→ TASK DIRECTIONS
Keep only those lines of the records that include the string "switch".

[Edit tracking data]

+ + + + + + +

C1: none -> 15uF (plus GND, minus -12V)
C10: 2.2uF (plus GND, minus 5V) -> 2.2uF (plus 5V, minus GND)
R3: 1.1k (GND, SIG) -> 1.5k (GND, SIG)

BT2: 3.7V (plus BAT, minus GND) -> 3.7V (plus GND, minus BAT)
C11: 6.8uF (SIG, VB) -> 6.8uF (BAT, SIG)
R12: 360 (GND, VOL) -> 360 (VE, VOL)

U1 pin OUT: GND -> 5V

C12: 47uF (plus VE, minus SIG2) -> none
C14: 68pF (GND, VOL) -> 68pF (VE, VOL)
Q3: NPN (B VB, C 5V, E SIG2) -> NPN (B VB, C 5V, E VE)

+ + + + + + +

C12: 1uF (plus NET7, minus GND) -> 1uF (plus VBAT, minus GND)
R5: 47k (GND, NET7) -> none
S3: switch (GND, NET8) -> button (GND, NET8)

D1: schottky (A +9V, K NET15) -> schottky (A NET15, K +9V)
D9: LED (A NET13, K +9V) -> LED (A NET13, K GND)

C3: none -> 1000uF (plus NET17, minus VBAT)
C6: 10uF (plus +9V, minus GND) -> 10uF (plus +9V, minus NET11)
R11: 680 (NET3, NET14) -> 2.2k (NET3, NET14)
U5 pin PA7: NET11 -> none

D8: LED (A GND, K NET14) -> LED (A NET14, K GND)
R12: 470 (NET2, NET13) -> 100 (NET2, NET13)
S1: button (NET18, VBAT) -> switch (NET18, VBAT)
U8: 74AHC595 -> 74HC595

+ + + + + + +

→ ANSWER BELOW
S3: switch (GND, NET8) -> button (GND, NET8)
S1: button (NET18, VBAT) -> switch (NET18, VBAT)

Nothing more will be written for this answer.